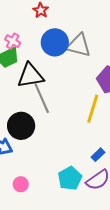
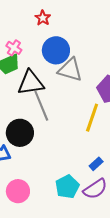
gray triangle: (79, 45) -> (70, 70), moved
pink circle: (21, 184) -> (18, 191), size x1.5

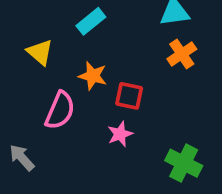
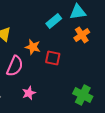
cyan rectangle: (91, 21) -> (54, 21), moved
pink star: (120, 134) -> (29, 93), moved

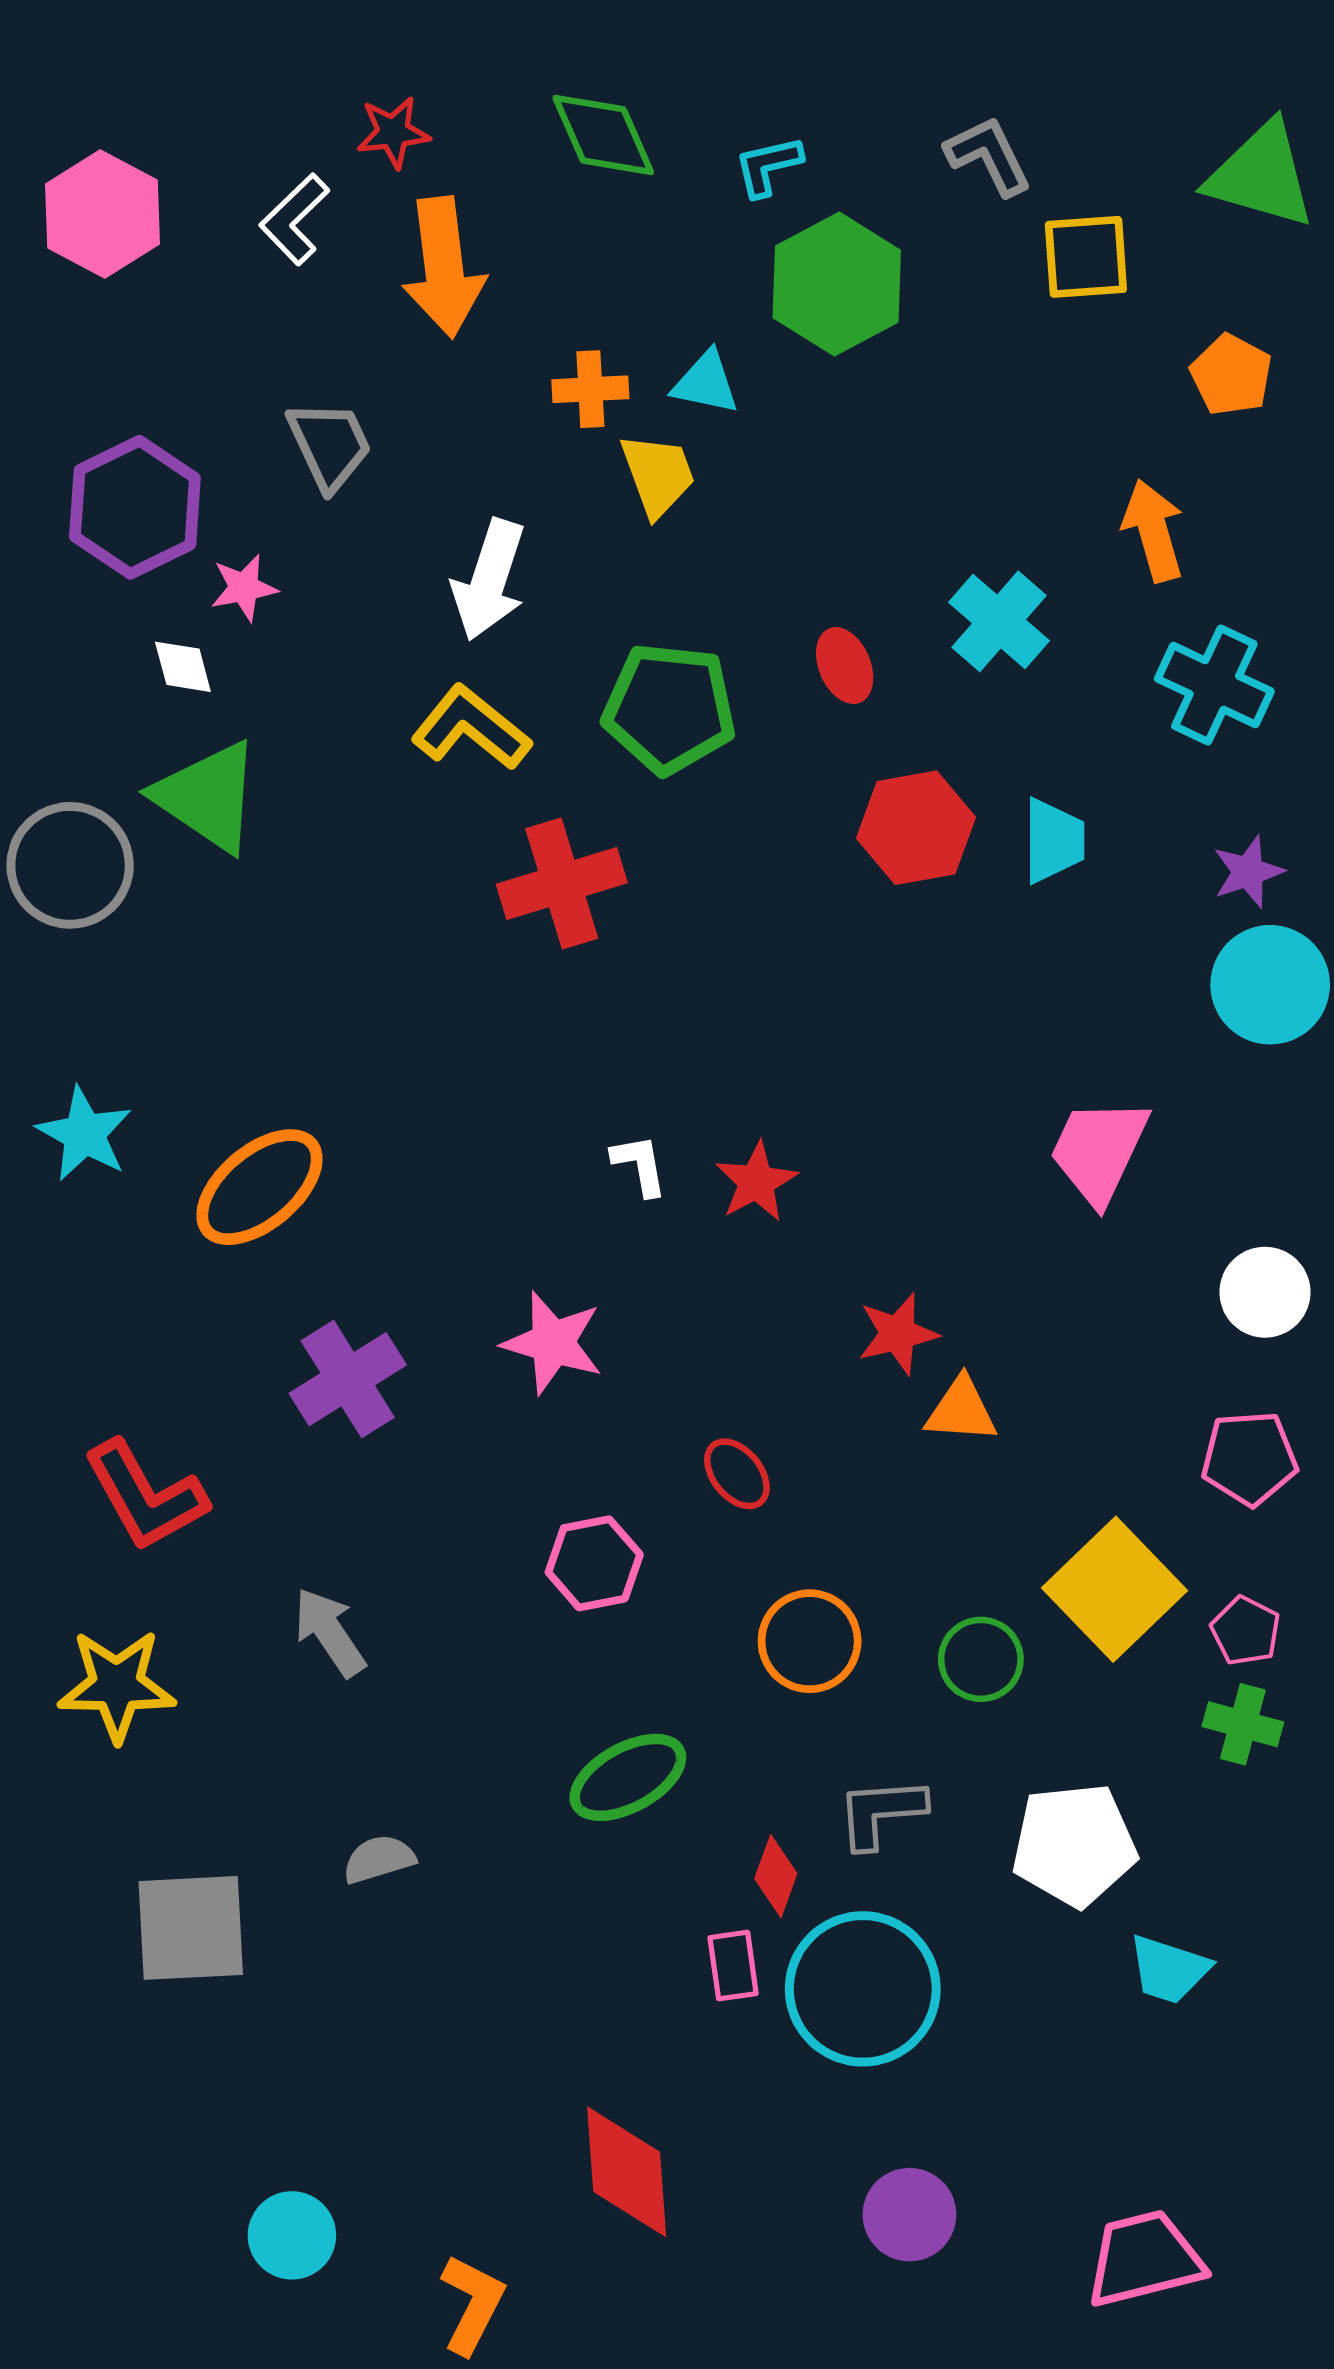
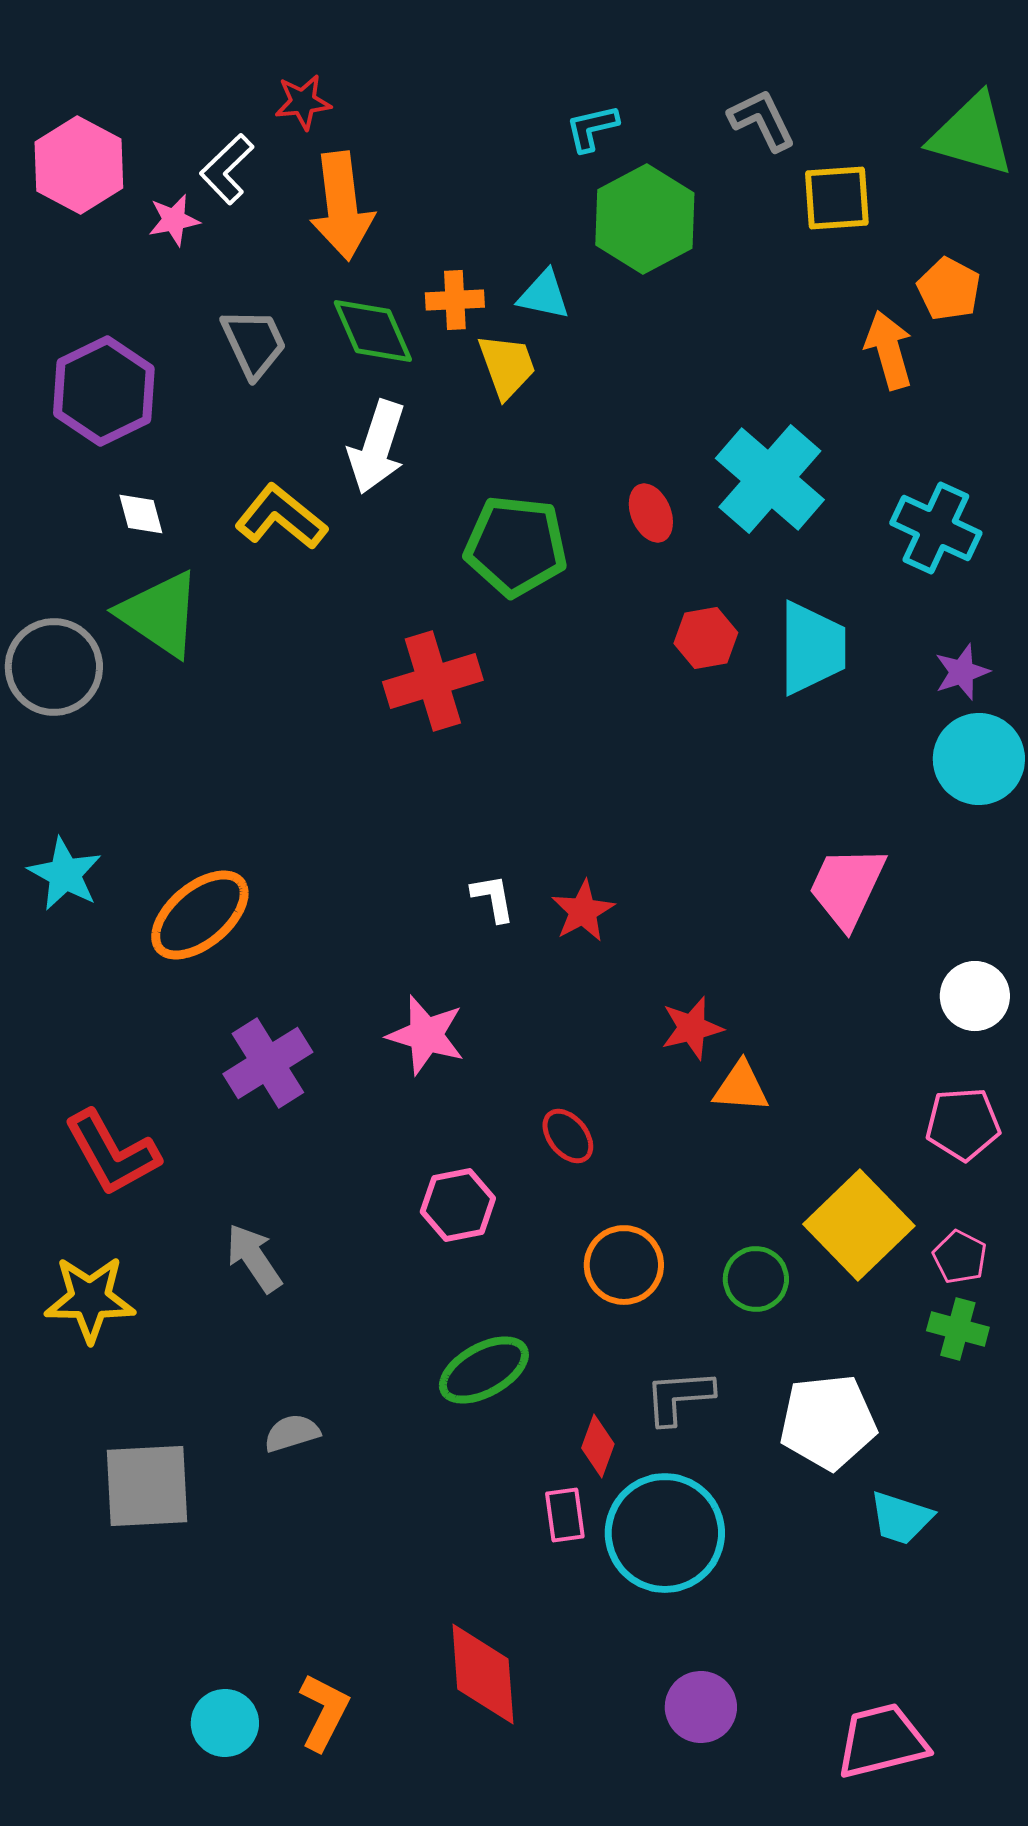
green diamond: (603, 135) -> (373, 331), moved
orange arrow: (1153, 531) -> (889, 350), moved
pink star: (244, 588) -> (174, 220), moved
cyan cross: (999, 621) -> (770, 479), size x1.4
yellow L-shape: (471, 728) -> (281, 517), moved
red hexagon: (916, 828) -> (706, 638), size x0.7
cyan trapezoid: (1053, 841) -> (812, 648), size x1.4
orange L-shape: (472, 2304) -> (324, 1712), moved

---

Omit each image and transcribe the remaining records word for word.

gray triangle: (79, 45) -> (70, 70), moved
pink circle: (21, 184) -> (18, 191), size x1.5

cyan rectangle: (91, 21) -> (54, 21), moved
pink star: (120, 134) -> (29, 93), moved

green diamond: (603, 135) -> (373, 331), moved
orange arrow: (1153, 531) -> (889, 350), moved
pink star: (244, 588) -> (174, 220), moved
cyan cross: (999, 621) -> (770, 479), size x1.4
yellow L-shape: (471, 728) -> (281, 517), moved
red hexagon: (916, 828) -> (706, 638), size x0.7
cyan trapezoid: (1053, 841) -> (812, 648), size x1.4
orange L-shape: (472, 2304) -> (324, 1712), moved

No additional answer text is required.